= GIVEN PROBLEM =
Please render the lines of the data as a JSON list of strings, one string per line and no blank lines, starting with the line that contains "green star: rotated 20 degrees clockwise" and going on through the line that contains "blue star: rotated 26 degrees clockwise".
------ LISTING
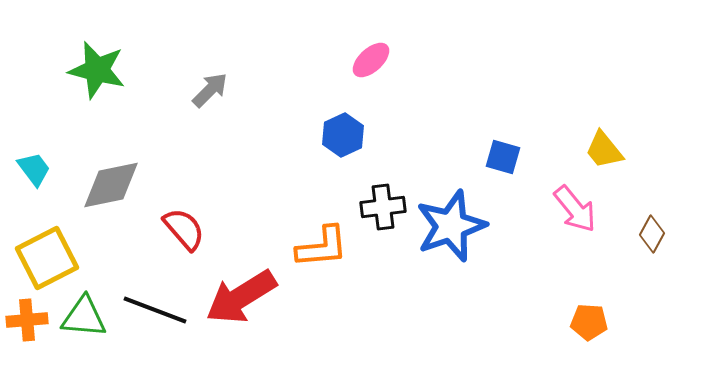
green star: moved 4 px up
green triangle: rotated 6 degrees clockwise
------------
------ LISTING
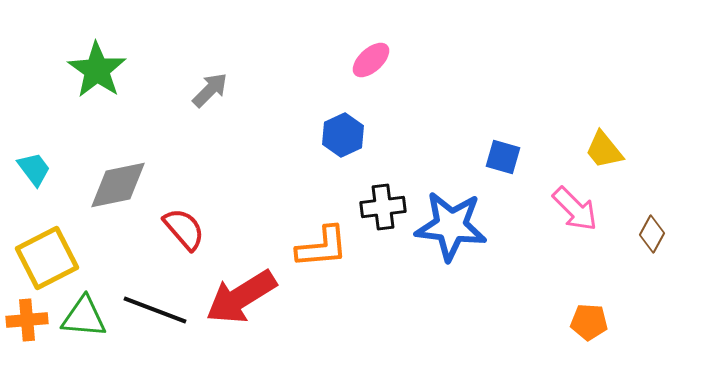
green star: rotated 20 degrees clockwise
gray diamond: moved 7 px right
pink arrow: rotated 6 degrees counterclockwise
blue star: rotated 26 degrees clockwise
------------
------ LISTING
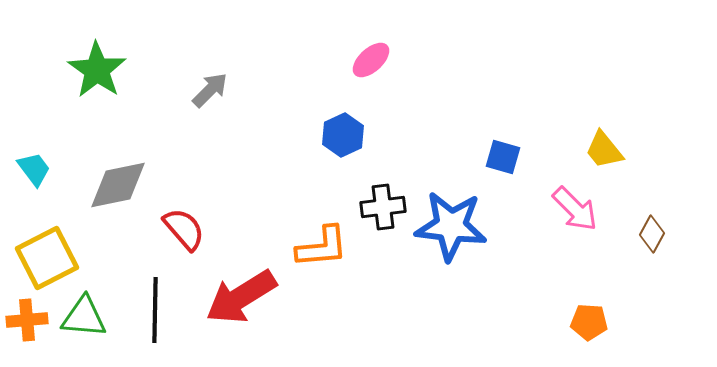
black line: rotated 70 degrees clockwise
------------
= FULL ANSWER =
[
  "green star: rotated 20 degrees clockwise",
  "gray diamond: moved 7 px right",
  "pink arrow: rotated 6 degrees counterclockwise",
  "blue star: rotated 26 degrees clockwise"
]